**PROMPT:** For each line below that contains the word "square", make a copy.

________________________________________

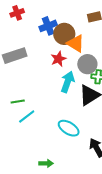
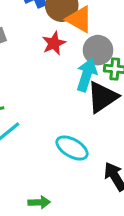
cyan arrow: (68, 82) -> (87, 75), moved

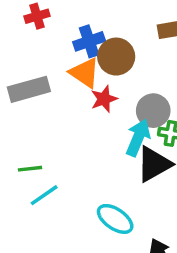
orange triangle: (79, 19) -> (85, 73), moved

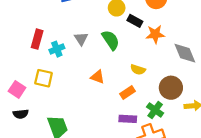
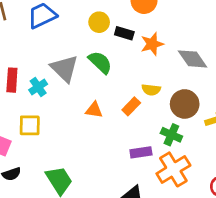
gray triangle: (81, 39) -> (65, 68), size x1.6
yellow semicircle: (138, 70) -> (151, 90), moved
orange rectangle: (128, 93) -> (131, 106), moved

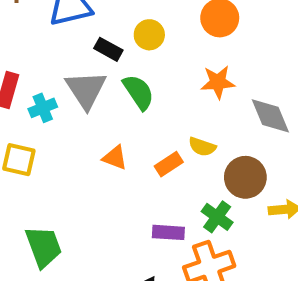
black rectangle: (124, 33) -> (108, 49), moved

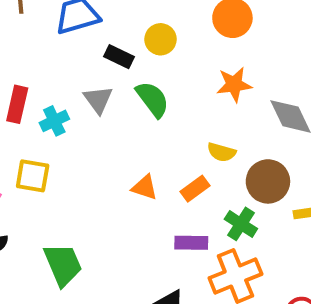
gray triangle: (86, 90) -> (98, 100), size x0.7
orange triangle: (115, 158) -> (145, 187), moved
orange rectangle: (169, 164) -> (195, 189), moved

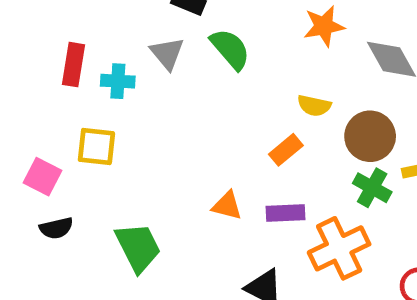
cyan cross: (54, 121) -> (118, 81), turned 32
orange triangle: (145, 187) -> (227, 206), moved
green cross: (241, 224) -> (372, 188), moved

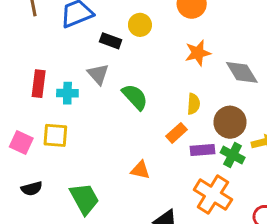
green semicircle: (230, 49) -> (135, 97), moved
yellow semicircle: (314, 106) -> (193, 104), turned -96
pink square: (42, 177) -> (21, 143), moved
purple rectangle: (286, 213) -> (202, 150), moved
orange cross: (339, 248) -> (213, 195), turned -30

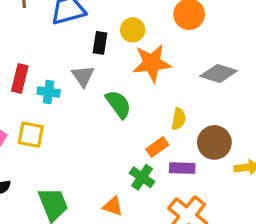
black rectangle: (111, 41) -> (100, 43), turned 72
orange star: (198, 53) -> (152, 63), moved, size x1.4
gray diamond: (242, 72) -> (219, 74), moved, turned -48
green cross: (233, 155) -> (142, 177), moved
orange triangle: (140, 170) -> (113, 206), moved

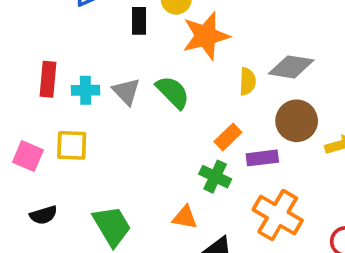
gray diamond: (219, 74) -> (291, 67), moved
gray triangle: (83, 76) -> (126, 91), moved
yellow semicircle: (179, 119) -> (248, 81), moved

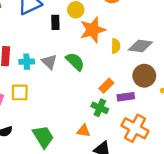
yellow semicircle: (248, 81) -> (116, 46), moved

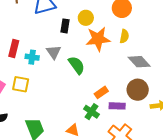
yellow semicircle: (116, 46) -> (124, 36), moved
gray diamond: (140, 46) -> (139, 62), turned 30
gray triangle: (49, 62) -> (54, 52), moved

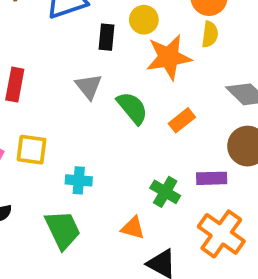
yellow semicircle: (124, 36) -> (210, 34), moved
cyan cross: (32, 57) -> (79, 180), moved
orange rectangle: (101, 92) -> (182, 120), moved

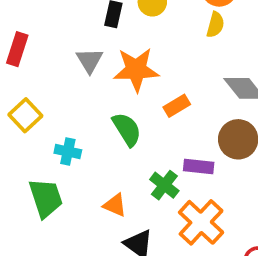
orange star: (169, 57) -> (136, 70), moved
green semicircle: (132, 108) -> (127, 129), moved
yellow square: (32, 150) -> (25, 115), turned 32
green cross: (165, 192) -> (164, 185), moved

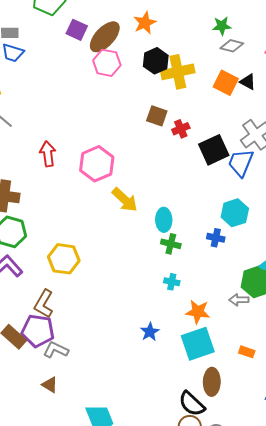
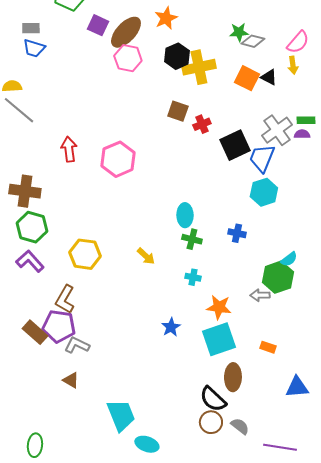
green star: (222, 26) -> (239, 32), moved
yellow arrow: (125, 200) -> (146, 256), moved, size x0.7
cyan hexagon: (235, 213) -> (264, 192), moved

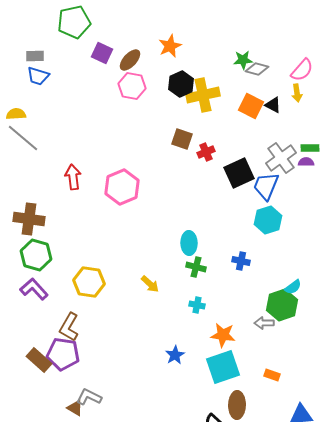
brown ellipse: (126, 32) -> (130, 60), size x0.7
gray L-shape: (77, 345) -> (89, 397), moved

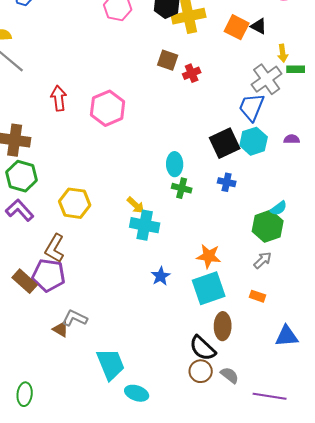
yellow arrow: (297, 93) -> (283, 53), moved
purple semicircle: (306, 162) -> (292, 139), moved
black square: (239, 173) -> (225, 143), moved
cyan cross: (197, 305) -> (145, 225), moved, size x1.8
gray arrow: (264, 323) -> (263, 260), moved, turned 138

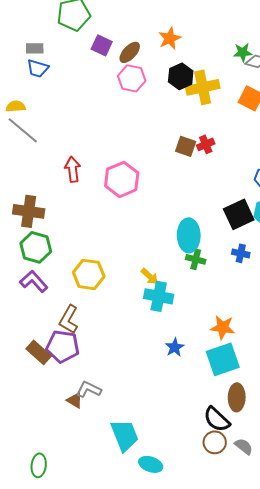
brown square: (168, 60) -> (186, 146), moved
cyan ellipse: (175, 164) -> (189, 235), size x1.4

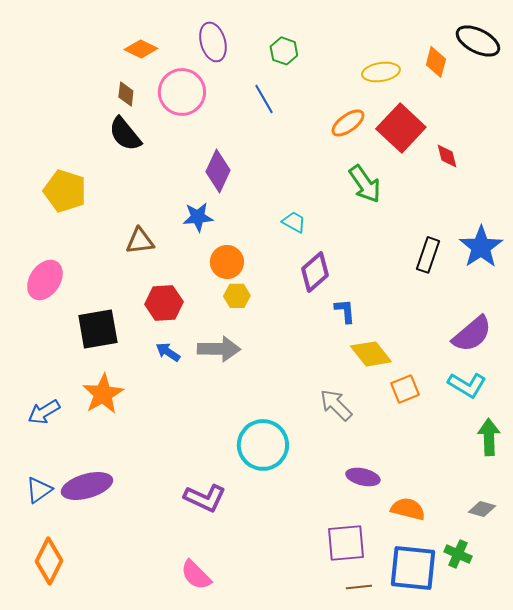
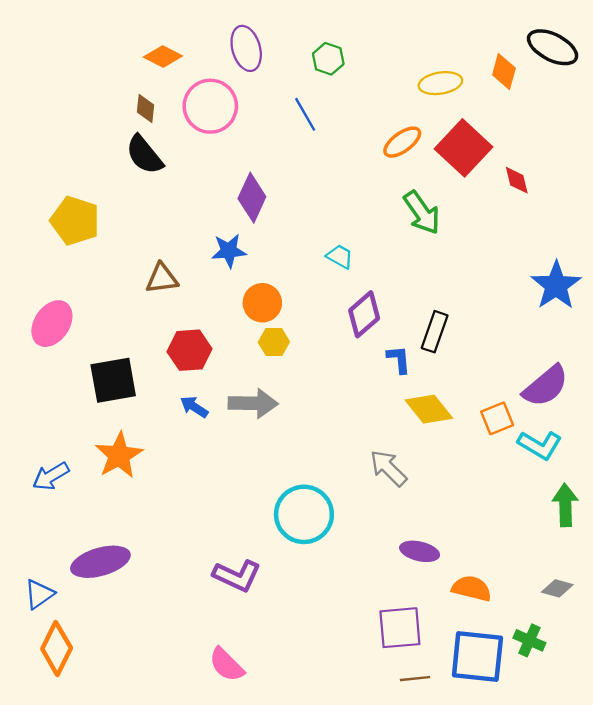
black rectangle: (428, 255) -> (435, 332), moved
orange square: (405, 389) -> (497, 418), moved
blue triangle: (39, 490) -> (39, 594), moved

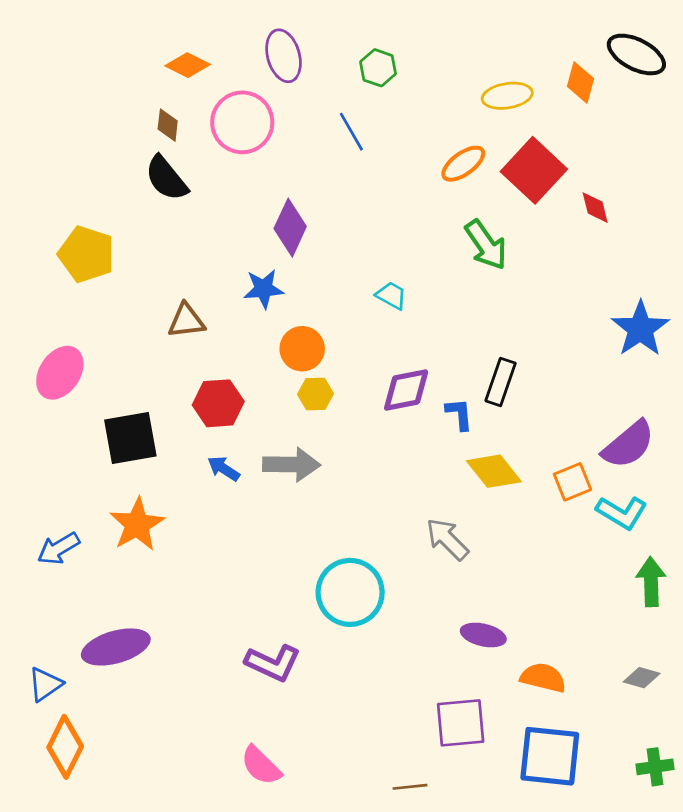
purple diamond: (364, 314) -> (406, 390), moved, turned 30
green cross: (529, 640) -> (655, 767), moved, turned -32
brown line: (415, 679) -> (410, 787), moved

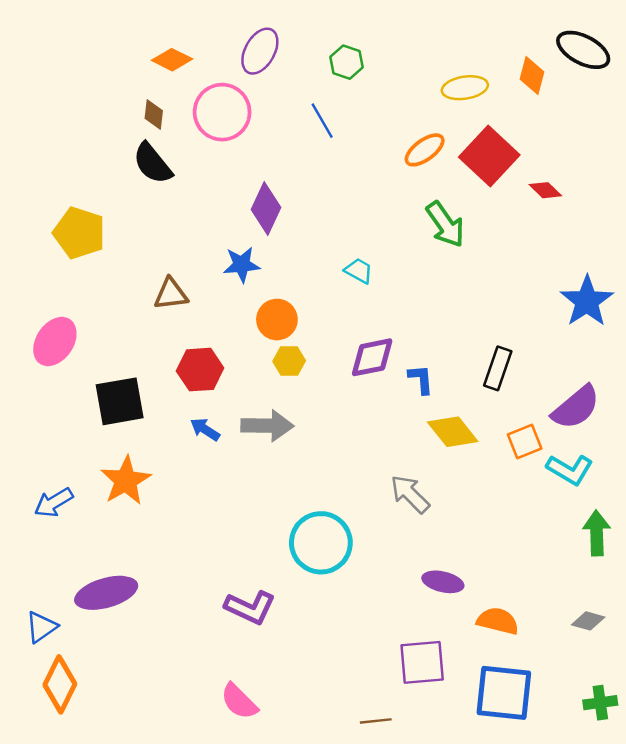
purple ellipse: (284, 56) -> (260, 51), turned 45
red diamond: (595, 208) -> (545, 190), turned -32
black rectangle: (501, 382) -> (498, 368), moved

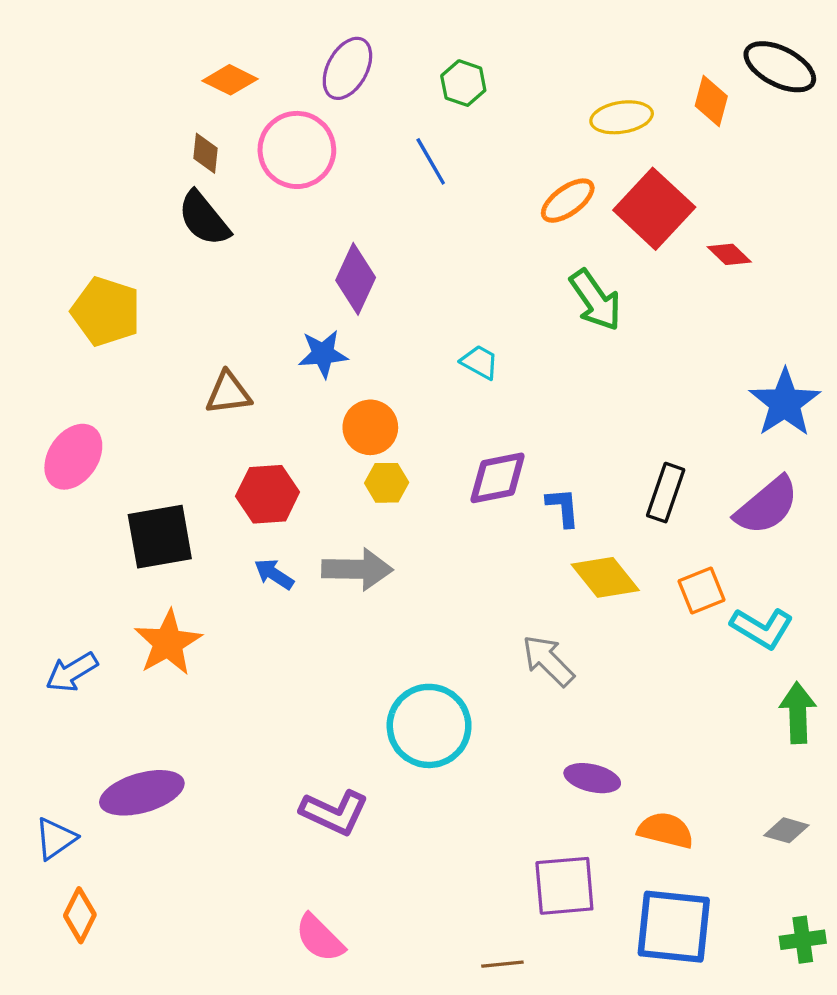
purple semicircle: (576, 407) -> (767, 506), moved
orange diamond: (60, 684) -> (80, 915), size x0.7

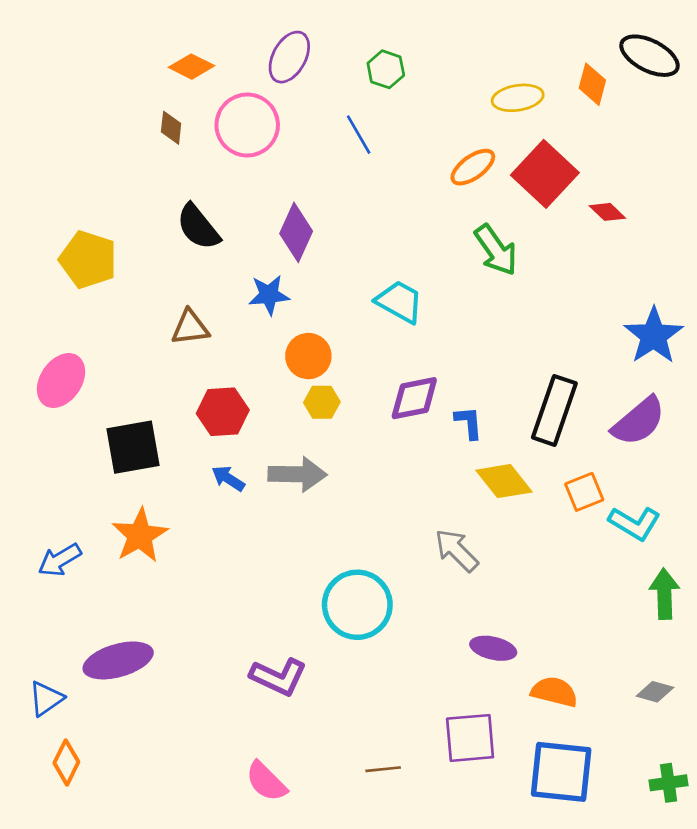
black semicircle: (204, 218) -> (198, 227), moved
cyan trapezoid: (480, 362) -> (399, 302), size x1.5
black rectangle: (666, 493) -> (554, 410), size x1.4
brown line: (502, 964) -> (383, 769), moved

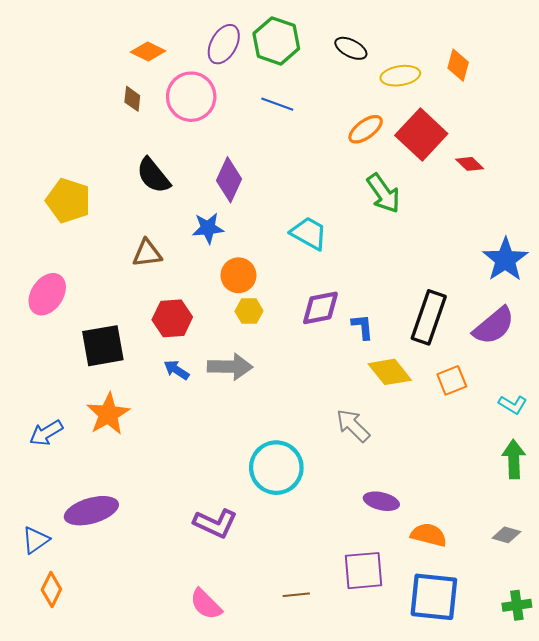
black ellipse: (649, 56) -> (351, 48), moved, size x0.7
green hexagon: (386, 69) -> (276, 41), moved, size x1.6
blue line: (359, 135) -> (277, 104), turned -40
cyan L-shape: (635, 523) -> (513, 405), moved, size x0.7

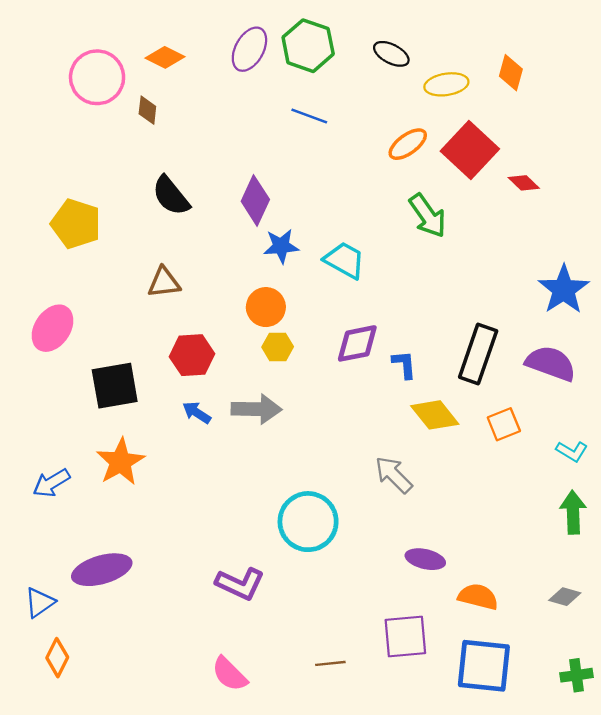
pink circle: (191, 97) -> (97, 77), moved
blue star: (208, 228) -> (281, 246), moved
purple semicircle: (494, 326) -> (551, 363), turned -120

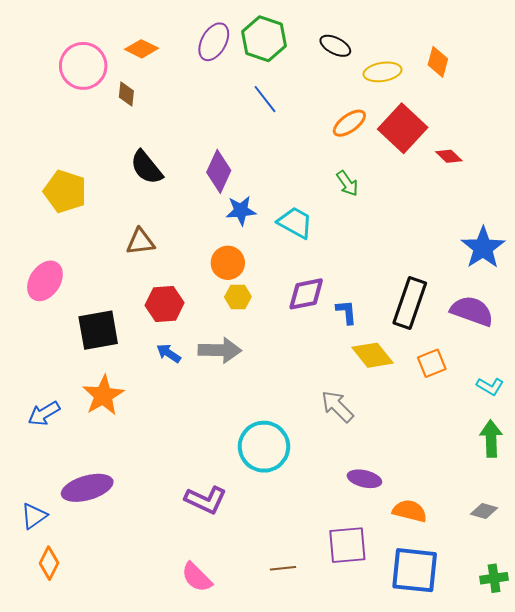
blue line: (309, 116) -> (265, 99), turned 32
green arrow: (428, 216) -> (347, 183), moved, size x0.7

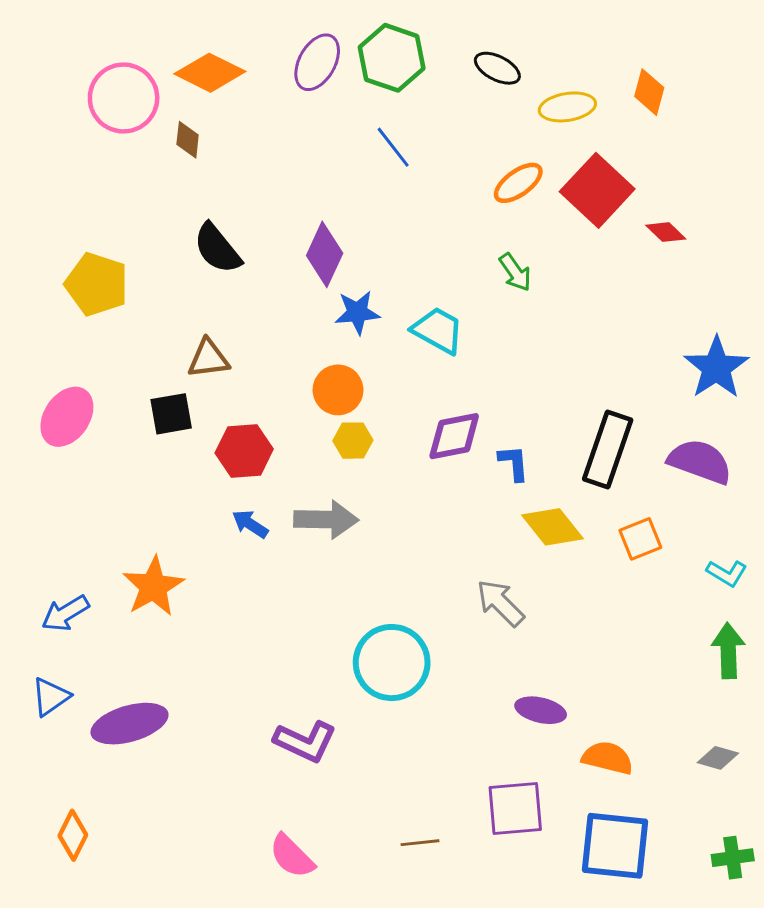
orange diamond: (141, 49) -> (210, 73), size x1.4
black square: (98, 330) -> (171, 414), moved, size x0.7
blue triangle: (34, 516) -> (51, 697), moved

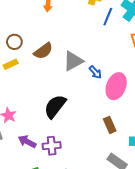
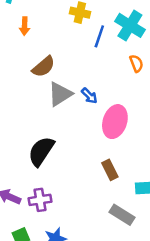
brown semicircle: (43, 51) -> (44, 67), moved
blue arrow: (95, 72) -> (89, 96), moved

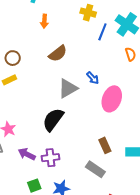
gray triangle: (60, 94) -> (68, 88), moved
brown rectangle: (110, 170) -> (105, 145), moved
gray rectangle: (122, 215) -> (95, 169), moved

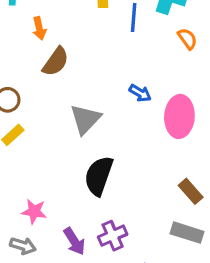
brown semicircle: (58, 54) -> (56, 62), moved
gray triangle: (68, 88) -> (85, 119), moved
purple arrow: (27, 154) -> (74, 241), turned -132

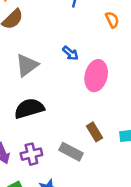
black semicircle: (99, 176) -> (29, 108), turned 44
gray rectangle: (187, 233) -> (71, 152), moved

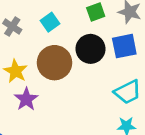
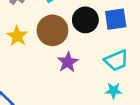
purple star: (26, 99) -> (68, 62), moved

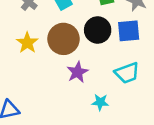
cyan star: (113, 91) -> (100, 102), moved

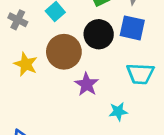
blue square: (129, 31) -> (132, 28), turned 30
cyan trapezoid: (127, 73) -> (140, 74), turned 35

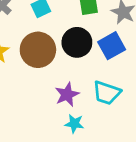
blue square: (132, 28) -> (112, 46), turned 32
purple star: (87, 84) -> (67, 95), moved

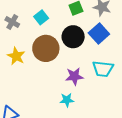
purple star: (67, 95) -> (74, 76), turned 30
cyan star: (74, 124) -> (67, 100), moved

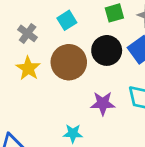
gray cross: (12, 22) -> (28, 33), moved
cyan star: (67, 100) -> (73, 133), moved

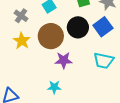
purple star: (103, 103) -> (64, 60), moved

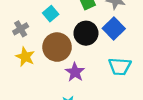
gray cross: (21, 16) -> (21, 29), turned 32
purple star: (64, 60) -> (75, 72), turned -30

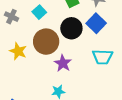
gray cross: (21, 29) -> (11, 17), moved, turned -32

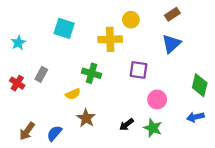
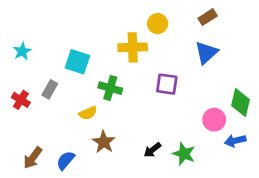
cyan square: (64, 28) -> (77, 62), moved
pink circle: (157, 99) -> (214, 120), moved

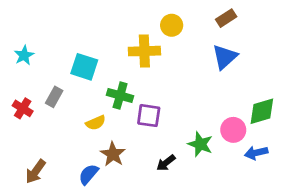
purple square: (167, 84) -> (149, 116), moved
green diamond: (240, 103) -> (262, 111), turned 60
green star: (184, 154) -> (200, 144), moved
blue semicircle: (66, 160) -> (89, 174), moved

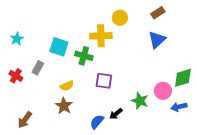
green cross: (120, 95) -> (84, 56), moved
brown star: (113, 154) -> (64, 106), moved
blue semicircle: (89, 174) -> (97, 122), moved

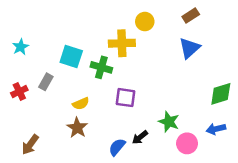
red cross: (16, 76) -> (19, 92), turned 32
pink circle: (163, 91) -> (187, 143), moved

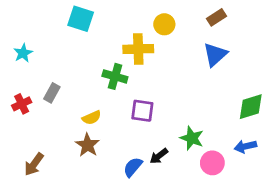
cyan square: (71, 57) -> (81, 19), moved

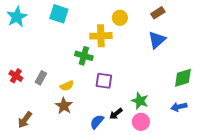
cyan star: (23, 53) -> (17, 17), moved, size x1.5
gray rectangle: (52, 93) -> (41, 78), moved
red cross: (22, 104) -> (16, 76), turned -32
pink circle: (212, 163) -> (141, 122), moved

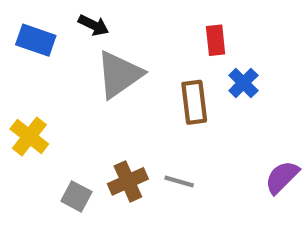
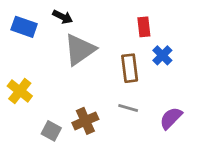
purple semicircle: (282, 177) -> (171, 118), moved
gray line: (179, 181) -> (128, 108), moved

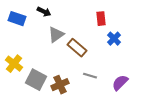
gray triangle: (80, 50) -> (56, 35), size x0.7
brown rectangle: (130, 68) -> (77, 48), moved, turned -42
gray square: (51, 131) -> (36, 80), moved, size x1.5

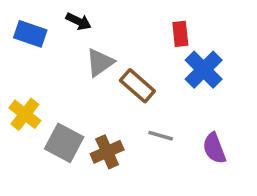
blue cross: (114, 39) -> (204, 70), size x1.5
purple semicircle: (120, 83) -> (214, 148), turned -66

________________________________________

**SOLUTION TO THIS EXERCISE:**
pink square: (42, 177) -> (21, 143), moved
yellow square: (32, 150) -> (25, 115), turned 32
black square: (239, 173) -> (225, 143), moved
brown square: (168, 60) -> (186, 146), moved
orange square: (405, 389) -> (497, 418), moved
black square: (98, 330) -> (171, 414), moved, size x0.7
blue square: (129, 31) -> (132, 28), turned 30
blue square: (132, 28) -> (112, 46), turned 32
cyan square: (64, 28) -> (77, 62), moved
purple square: (167, 84) -> (149, 116), moved
cyan square: (71, 57) -> (81, 19), moved
gray square: (51, 131) -> (36, 80), moved, size x1.5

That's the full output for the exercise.